> **YOUR GOAL**
Output the entries below without any alteration.

Spatial reasoning data
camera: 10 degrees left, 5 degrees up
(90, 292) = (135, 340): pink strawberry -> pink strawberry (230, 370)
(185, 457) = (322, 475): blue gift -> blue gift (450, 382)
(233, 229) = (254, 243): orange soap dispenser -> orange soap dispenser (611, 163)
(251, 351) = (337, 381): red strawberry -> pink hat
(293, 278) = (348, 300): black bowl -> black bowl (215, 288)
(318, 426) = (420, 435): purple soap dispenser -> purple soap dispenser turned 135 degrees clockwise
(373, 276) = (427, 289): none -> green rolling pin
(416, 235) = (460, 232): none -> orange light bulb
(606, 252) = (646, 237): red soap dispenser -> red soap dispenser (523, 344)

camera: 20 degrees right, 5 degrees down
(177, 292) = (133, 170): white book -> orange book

> **EXERCISE ANSWER**
camera: 10 degrees left, 5 degrees up
(90, 292) = (135, 340): pink strawberry -> pink strawberry (230, 370)
(185, 457) = (322, 475): blue gift -> blue gift (450, 382)
(233, 229) = (254, 243): orange soap dispenser -> orange soap dispenser (611, 163)
(251, 351) = (337, 381): red strawberry -> pink hat
(293, 278) = (348, 300): black bowl -> black bowl (215, 288)
(318, 426) = (420, 435): purple soap dispenser -> purple soap dispenser turned 135 degrees clockwise
(373, 276) = (427, 289): none -> green rolling pin
(416, 235) = (460, 232): none -> orange light bulb
(606, 252) = (646, 237): red soap dispenser -> red soap dispenser (523, 344)

camera: 20 degrees right, 5 degrees down
(177, 292) = (133, 170): white book -> orange book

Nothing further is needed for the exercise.